== TASK DESCRIPTION ==
Once the pictures are set aside, copy the data below exactly as it stands.

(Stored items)
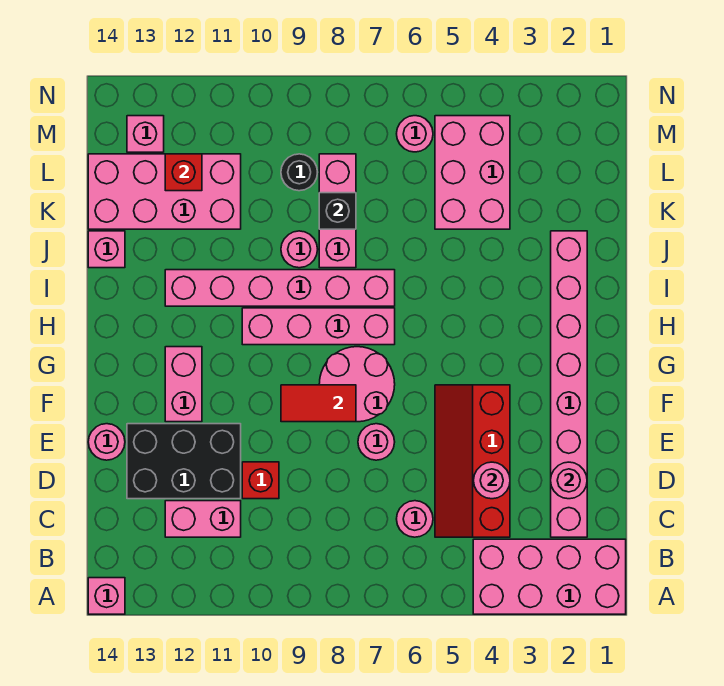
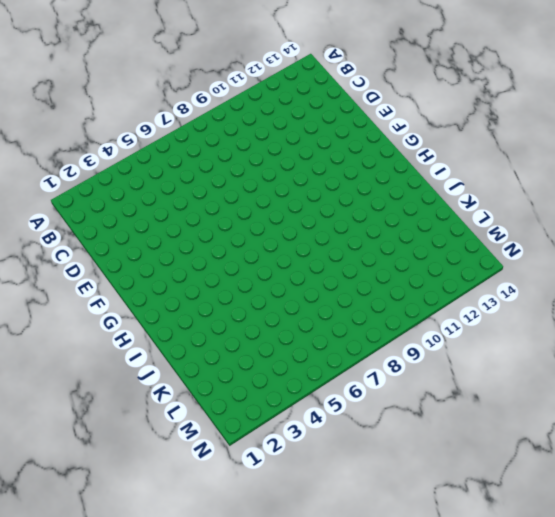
none -> pink brick A1:B4 level 1
none -> pink brick A14 level 1
none -> pink brick C2:J2 level 1

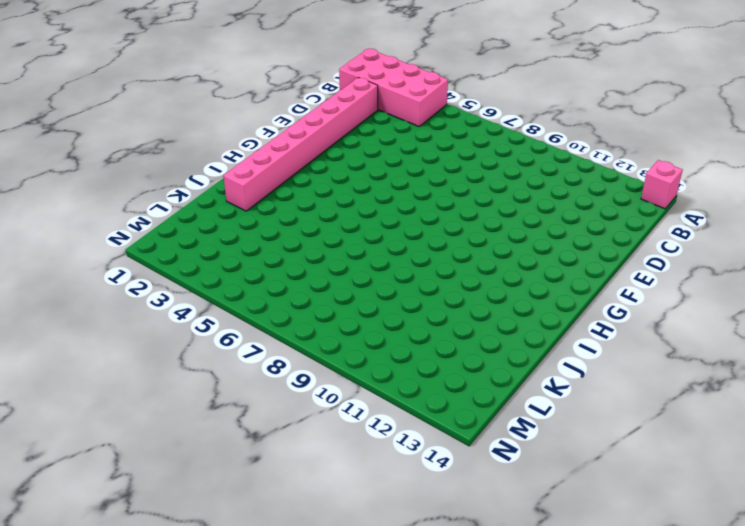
none -> red slope C4:F5 level 1 top 4
none -> pink round brick C6 level 1
none -> pink brick C11:C12 level 1

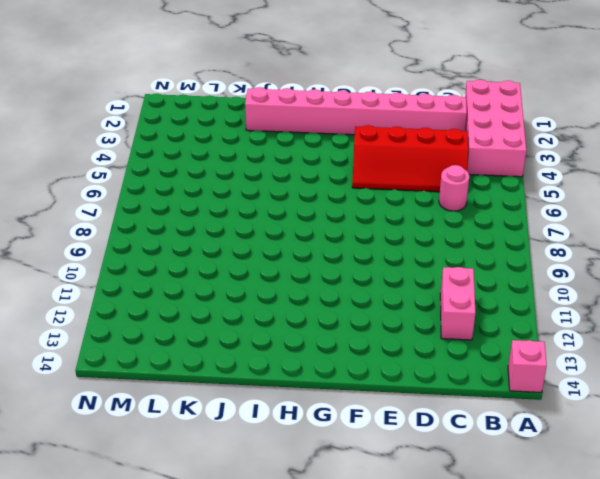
none -> red brick D10 level 1
none -> black brick D11:E13 level 1
none -> pink round brick E7 level 1

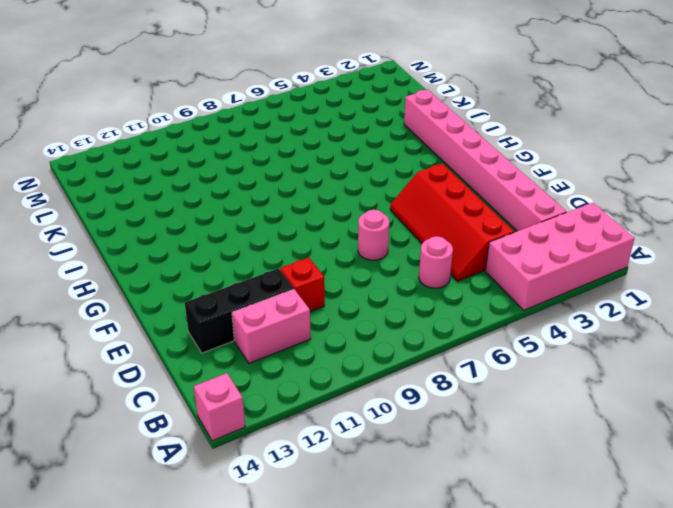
black brick D11:D13 level 1 -> black brick D11:E13 level 1
none -> pink round brick E14 level 1
none -> pink round brick F7:G8 level 1
none -> pink brick F12:G12 level 1

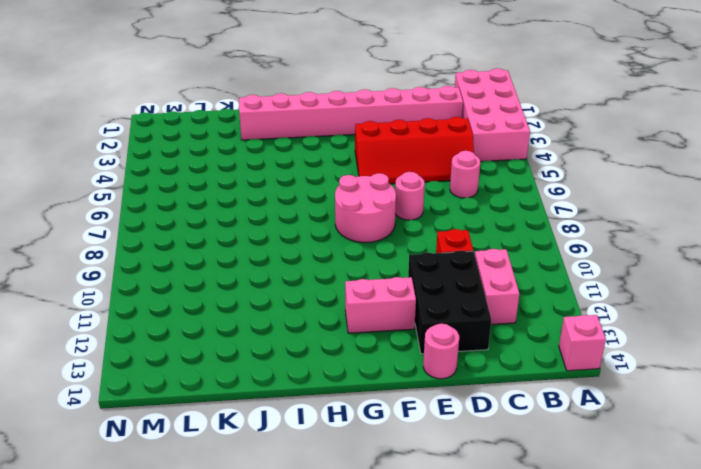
none -> pink brick H7:H10 level 1
none -> pink brick I7:I12 level 1
none -> pink brick J8:L8 level 1

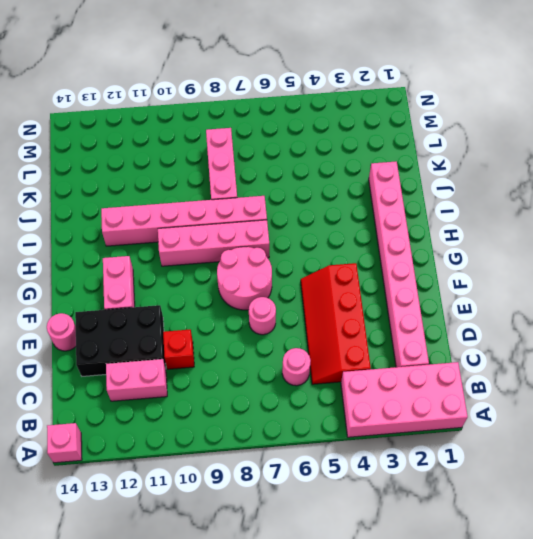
none -> pink round brick J9 level 1
none -> pink brick J14 level 1
none -> pink brick K4:M5 level 1

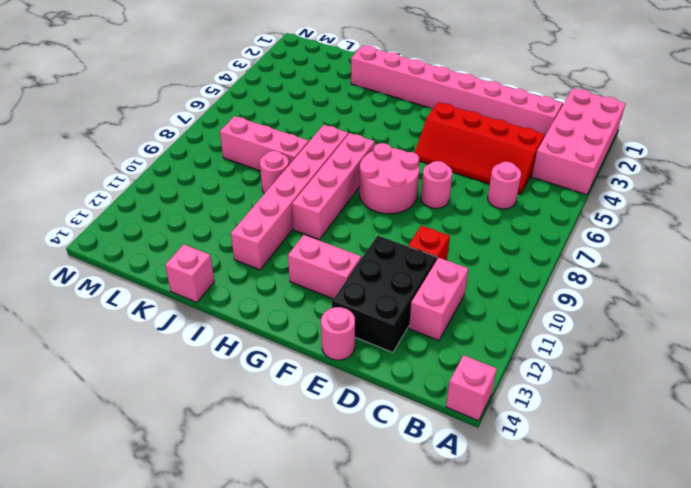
none -> pink brick K4:M5 level 1
none -> pink brick K11:L14 level 1
none -> black round brick L9 level 1

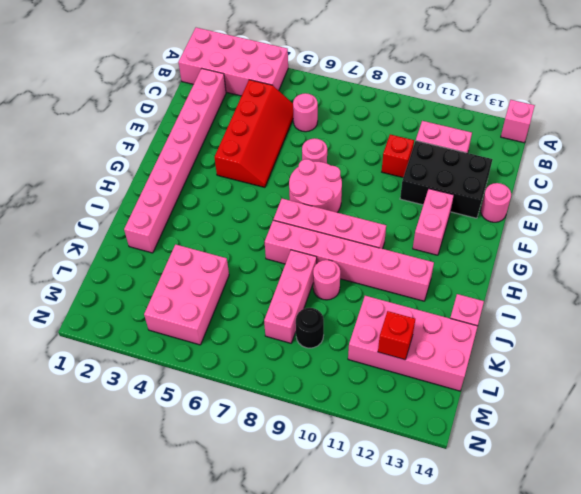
none -> pink round brick M6 level 1
none -> pink brick M13 level 1
none -> pink round brick D2 level 2

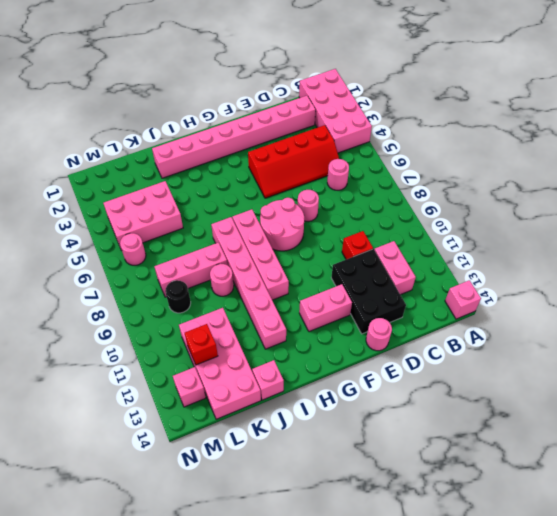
none -> pink round brick D2 level 2
none -> pink round brick D4 level 2
none -> red tile F8:F9 level 2

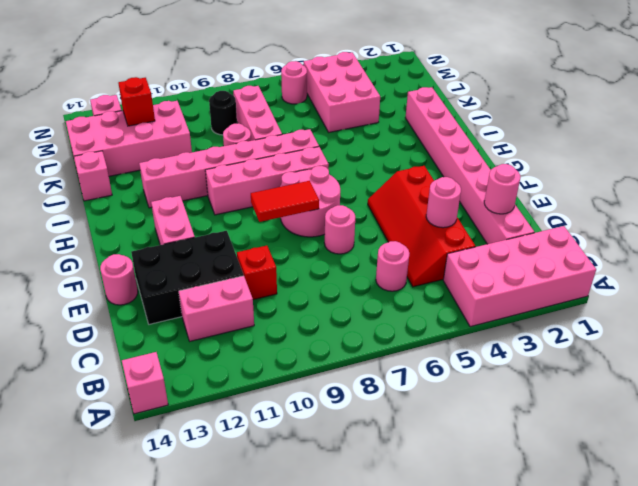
none -> black brick K8 level 2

== RESULT OF THIS EXERCISE ==
none -> pink brick A1:B4 level 1
none -> pink brick A14 level 1
none -> pink brick C2:J2 level 1

none -> red slope C4:F5 level 1 top 4
none -> pink round brick C6 level 1
none -> pink brick C11:C12 level 1

none -> red brick D10 level 1
none -> black brick D11:E13 level 1
none -> pink round brick E7 level 1

black brick D11:D13 level 1 -> black brick D11:E13 level 1
none -> pink round brick E14 level 1
none -> pink round brick F7:G8 level 1
none -> pink brick F12:G12 level 1

none -> pink brick H7:H10 level 1
none -> pink brick I7:I12 level 1
none -> pink brick J8:L8 level 1

none -> pink round brick J9 level 1
none -> pink brick J14 level 1
none -> pink brick K4:M5 level 1

none -> pink brick K4:M5 level 1
none -> pink brick K11:L14 level 1
none -> black round brick L9 level 1

none -> pink round brick M6 level 1
none -> pink brick M13 level 1
none -> pink round brick D2 level 2

none -> pink round brick D2 level 2
none -> pink round brick D4 level 2
none -> red tile F8:F9 level 2

none -> black brick K8 level 2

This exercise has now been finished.